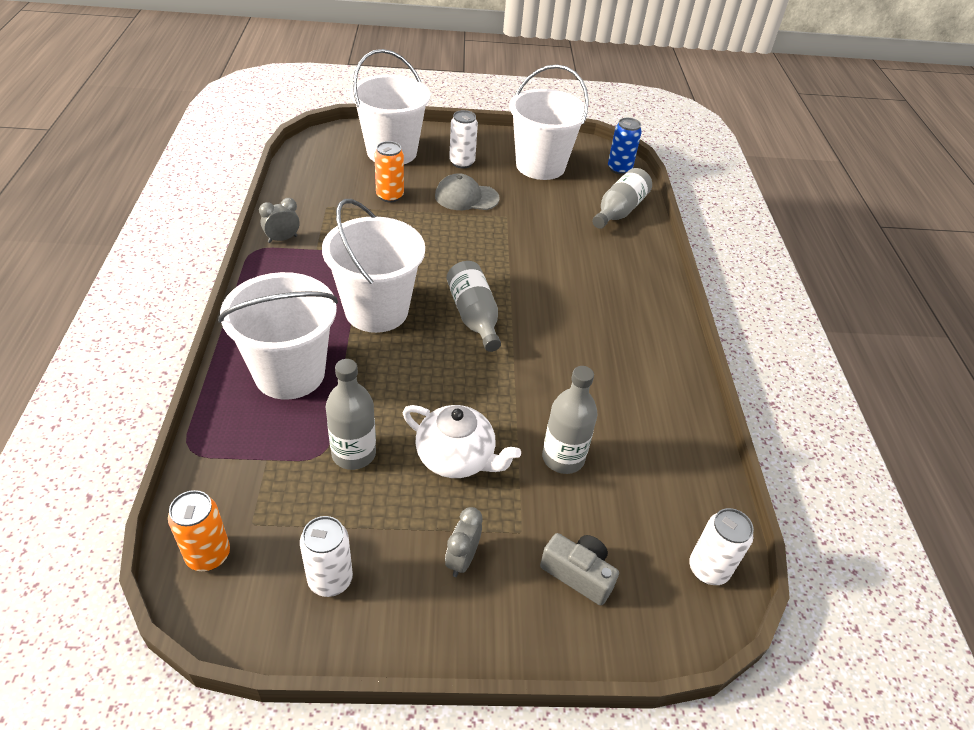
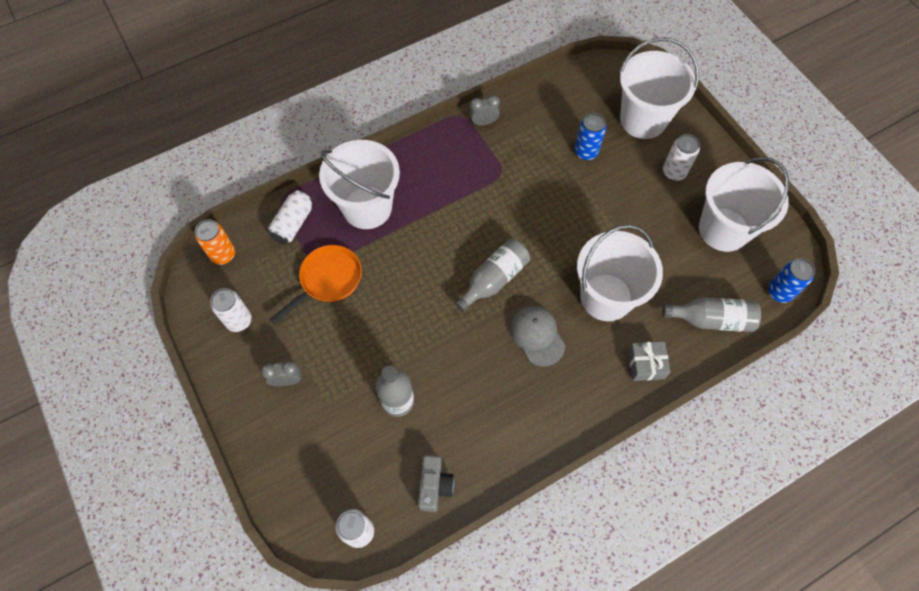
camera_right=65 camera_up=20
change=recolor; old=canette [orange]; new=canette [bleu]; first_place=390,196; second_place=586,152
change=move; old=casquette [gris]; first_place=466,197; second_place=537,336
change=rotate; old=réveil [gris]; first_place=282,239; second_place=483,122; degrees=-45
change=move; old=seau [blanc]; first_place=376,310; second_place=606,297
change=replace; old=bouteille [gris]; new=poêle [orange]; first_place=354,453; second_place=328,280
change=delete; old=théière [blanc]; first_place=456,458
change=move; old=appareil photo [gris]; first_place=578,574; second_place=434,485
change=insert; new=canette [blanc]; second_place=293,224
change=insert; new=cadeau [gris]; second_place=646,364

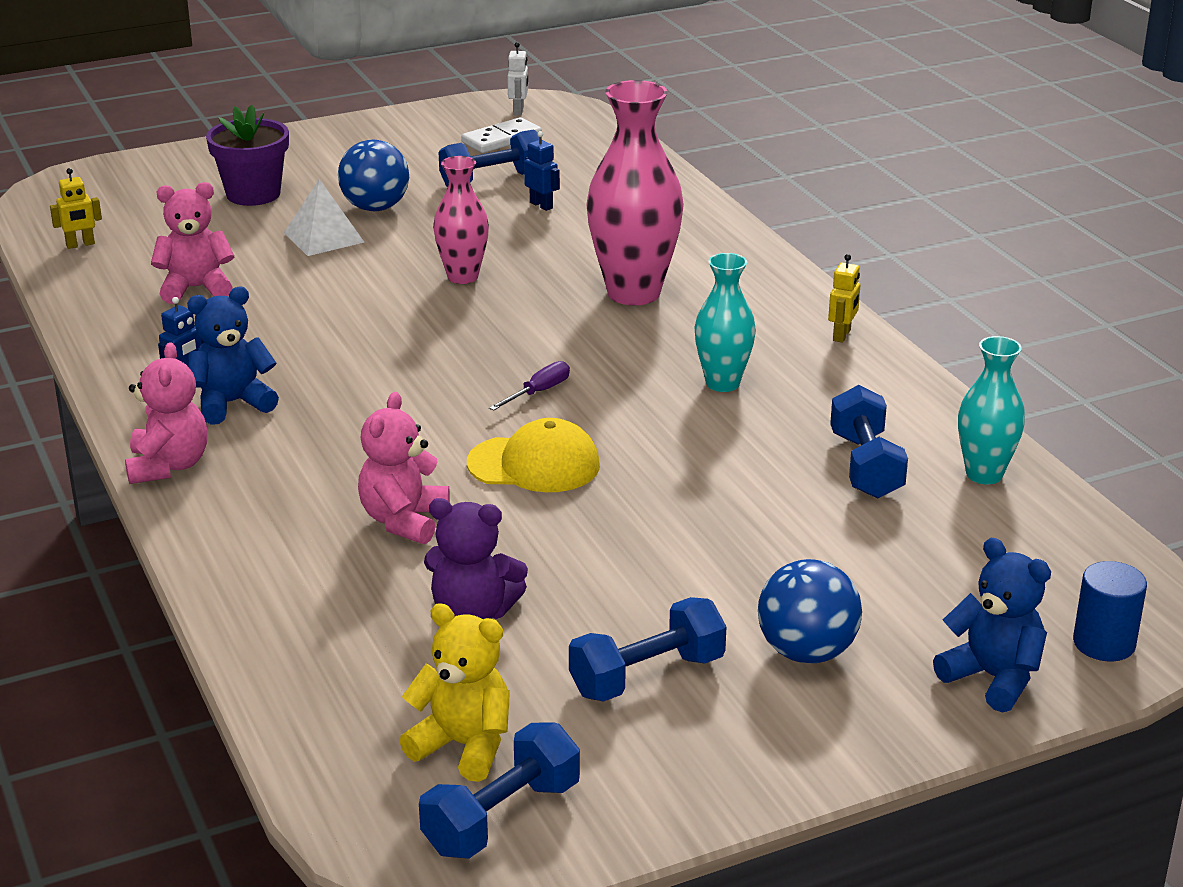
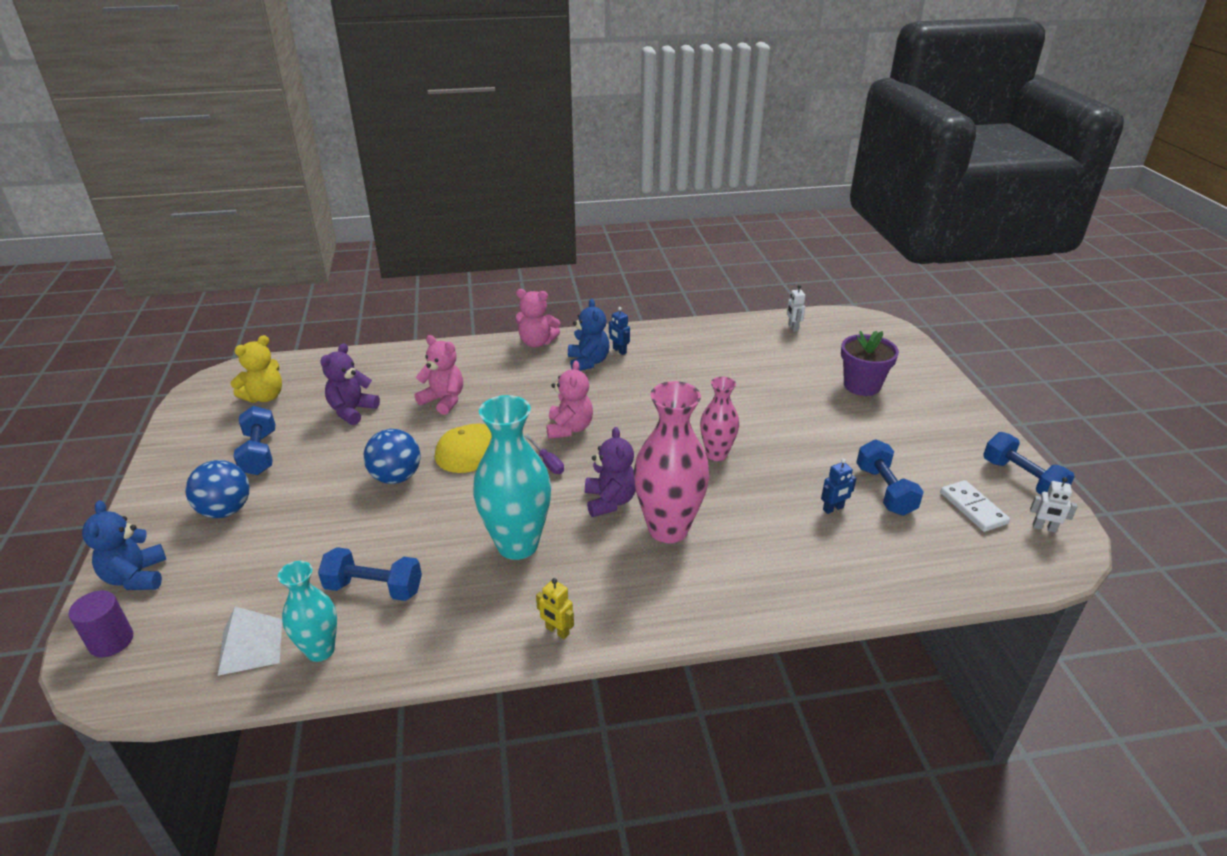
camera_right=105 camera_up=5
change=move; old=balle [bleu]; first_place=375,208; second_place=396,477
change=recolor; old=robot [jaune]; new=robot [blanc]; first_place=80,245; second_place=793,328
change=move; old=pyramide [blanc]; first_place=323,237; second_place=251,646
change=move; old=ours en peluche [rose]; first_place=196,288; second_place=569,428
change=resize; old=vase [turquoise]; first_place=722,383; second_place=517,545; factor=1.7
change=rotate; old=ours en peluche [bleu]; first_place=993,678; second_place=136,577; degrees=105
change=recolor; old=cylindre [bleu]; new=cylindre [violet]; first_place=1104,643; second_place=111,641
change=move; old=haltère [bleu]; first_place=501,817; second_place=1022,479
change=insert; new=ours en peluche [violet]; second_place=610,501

----

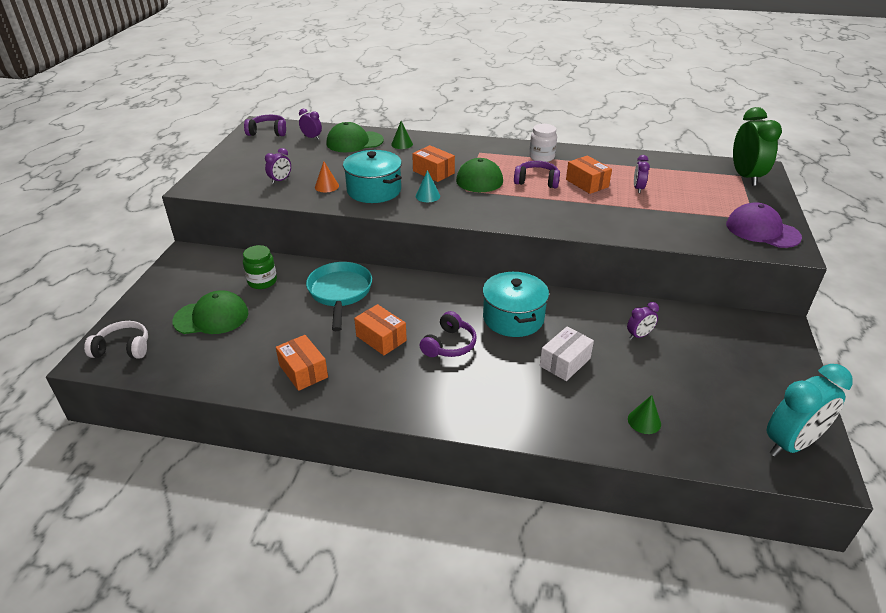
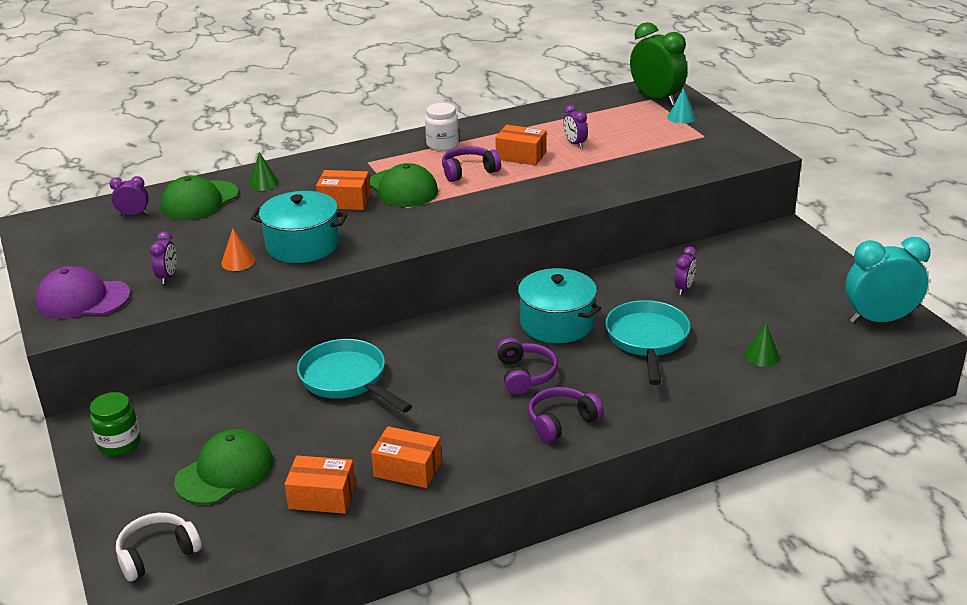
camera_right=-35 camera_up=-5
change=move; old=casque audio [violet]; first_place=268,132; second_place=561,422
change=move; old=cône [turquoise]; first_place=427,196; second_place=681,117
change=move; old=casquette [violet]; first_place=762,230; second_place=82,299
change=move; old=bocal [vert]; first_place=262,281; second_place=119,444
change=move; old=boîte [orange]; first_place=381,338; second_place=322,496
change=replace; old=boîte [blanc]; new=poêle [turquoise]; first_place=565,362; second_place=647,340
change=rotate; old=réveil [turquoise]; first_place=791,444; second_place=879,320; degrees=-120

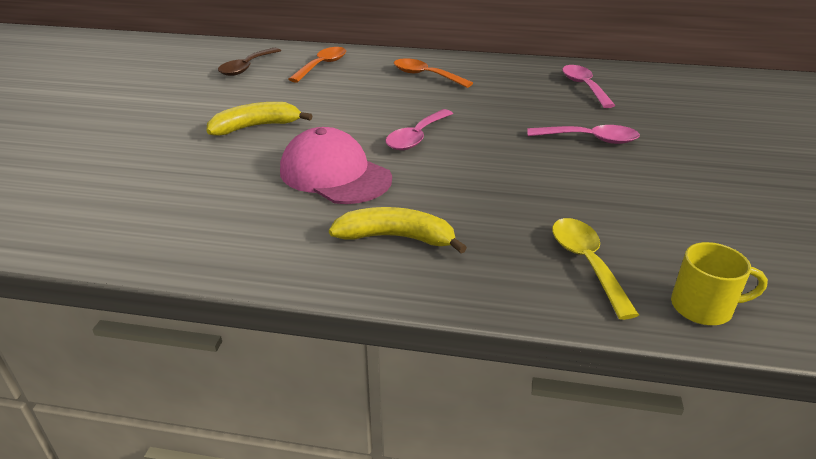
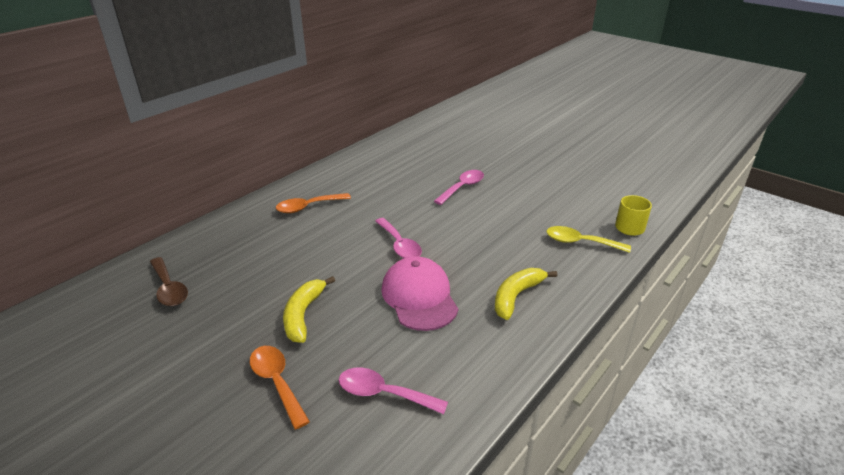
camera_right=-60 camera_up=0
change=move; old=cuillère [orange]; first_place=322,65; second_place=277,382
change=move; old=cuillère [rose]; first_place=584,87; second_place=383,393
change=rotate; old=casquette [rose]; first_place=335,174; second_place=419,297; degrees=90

----

What the task requires -
Print exactly the lines of the listing above starting at the line containing "change=recolor; old=canette [orange];" and ending at the line containing "change=move; old=seau [blanc];", both included.

Solution to the problem -
change=recolor; old=canette [orange]; new=canette [bleu]; first_place=390,196; second_place=586,152
change=move; old=casquette [gris]; first_place=466,197; second_place=537,336
change=rotate; old=réveil [gris]; first_place=282,239; second_place=483,122; degrees=-45
change=move; old=seau [blanc]; first_place=376,310; second_place=606,297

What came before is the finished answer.